▼
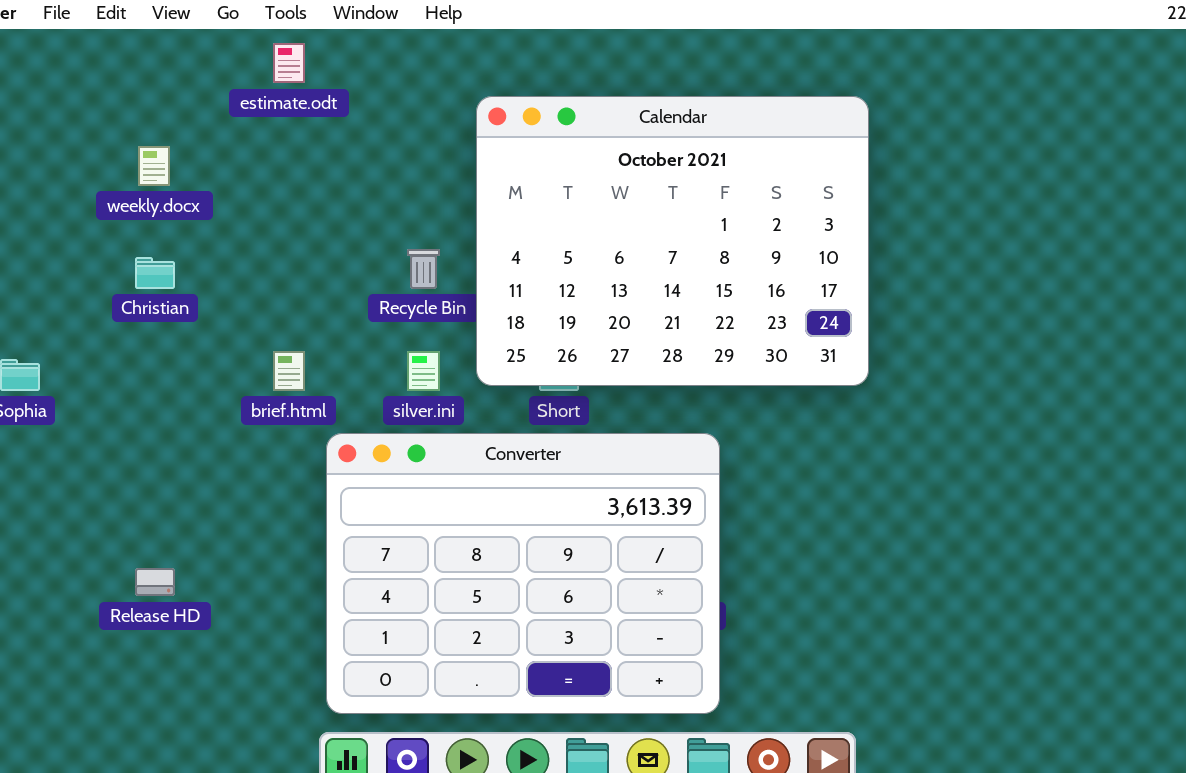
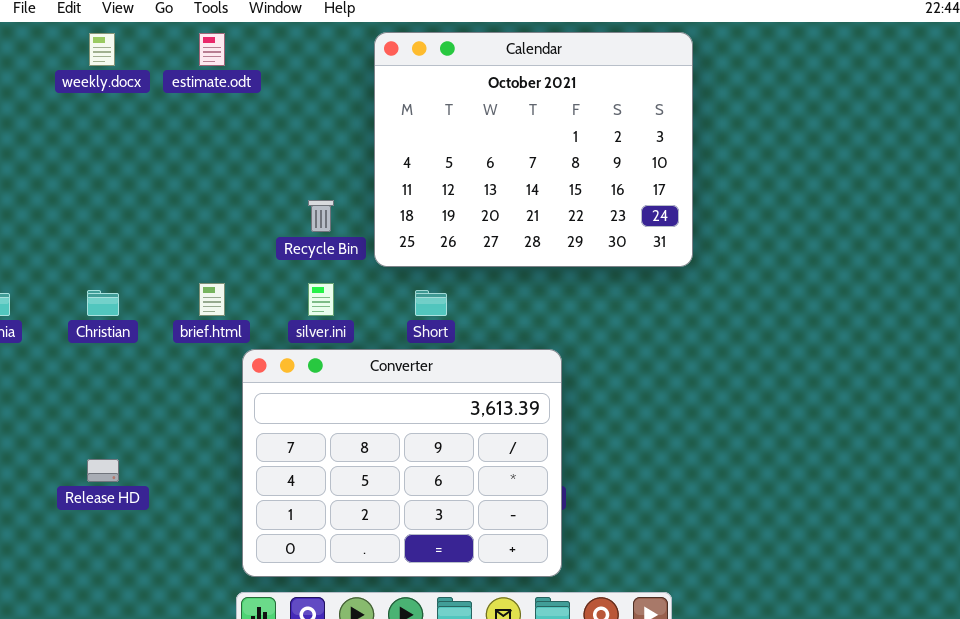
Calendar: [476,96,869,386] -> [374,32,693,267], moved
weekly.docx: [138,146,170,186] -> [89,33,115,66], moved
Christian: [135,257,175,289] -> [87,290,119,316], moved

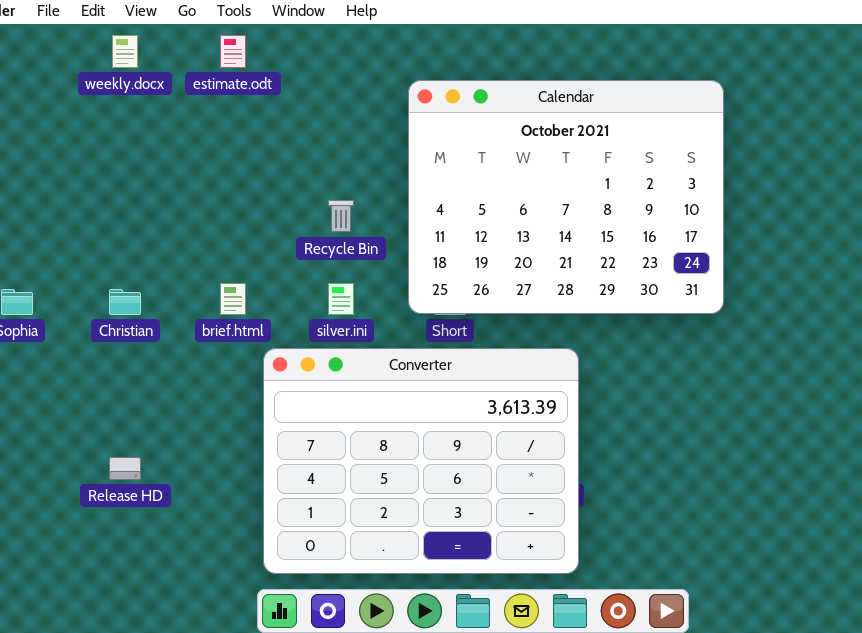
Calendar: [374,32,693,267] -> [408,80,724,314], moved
▲
▼
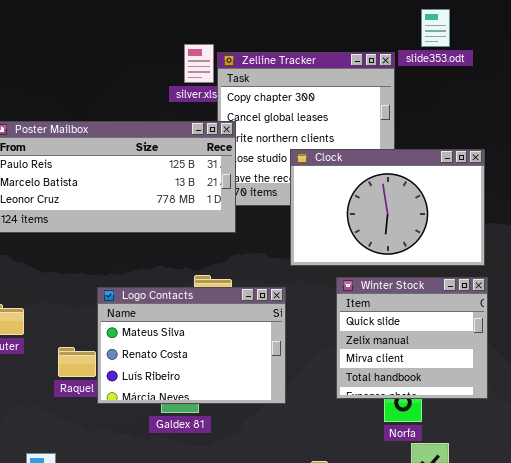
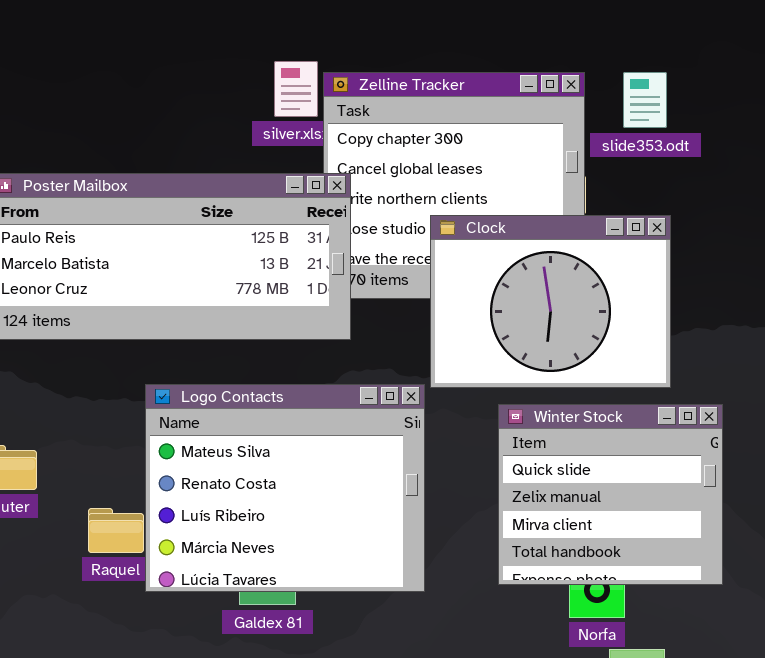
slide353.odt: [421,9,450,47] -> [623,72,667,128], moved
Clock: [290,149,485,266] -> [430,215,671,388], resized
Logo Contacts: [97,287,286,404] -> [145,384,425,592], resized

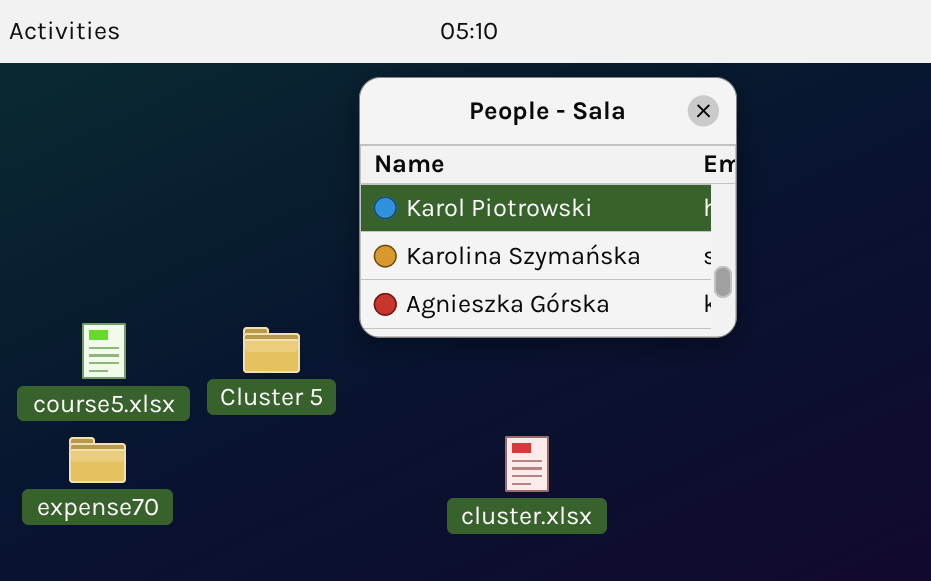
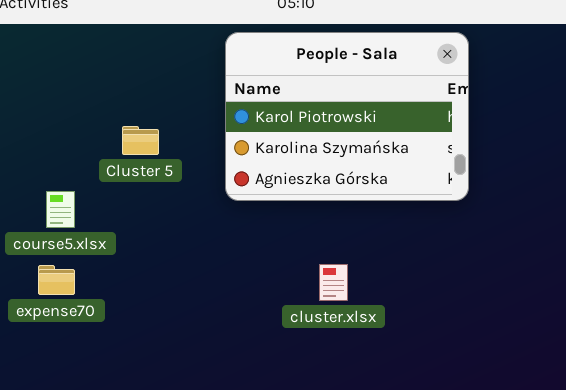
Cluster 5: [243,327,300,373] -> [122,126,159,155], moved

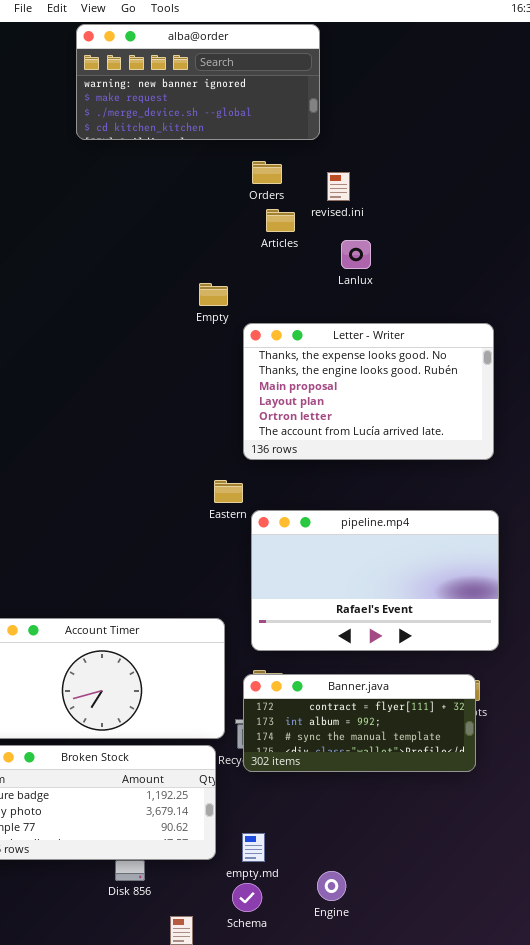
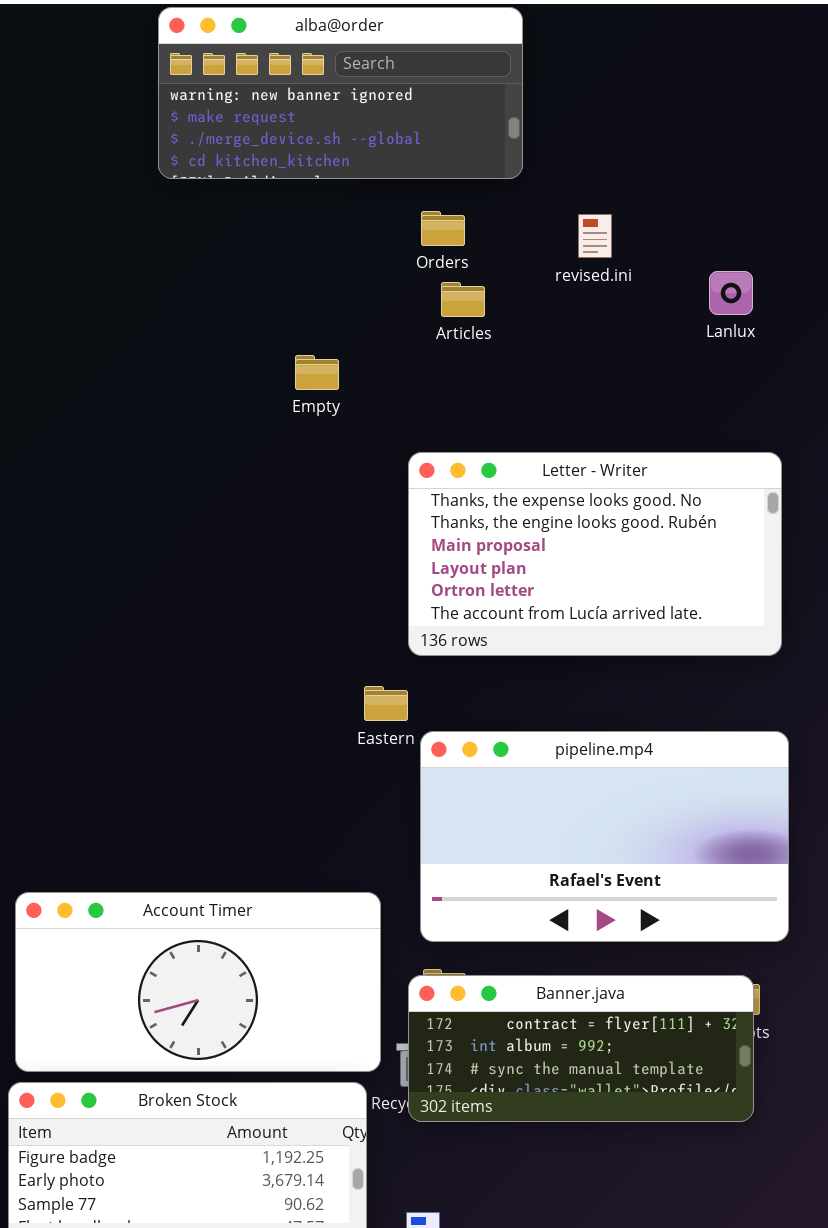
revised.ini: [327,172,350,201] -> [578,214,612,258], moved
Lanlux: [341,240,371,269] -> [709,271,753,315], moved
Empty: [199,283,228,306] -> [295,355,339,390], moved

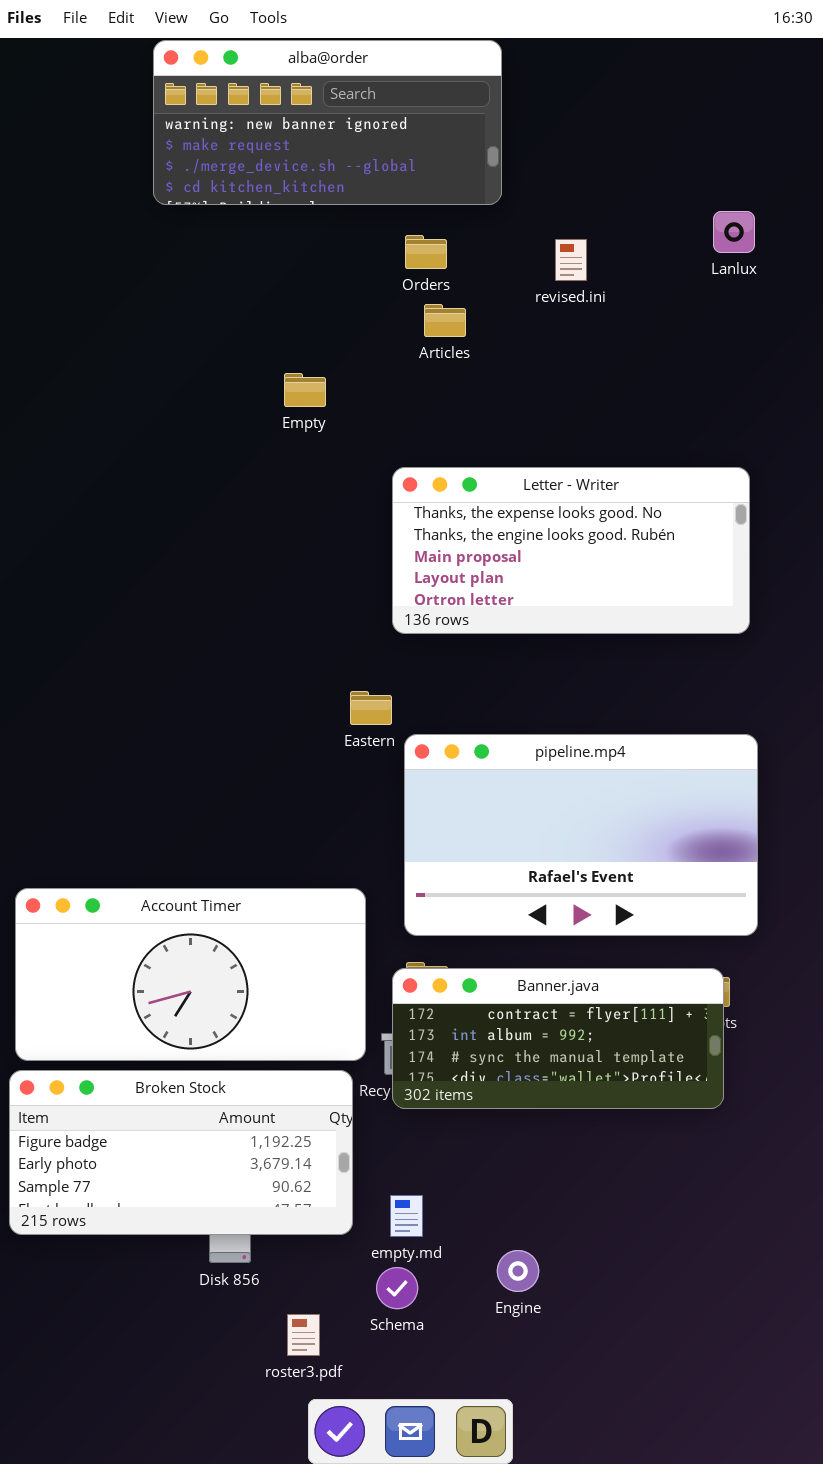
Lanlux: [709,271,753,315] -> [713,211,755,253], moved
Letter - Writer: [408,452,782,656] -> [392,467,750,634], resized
▲
**PROBLEM DESCRIPTION:**
Out of the records above, set down only the lines from the one that contains "weekly.docx: [138,146,170,186] ->" through the one that contains "Calendar: [374,32,693,267] ->", unchanged and without the pictures.

**ANSWER FOR THE TASK:**
weekly.docx: [138,146,170,186] -> [89,33,115,66], moved
Christian: [135,257,175,289] -> [87,290,119,316], moved

Calendar: [374,32,693,267] -> [408,80,724,314], moved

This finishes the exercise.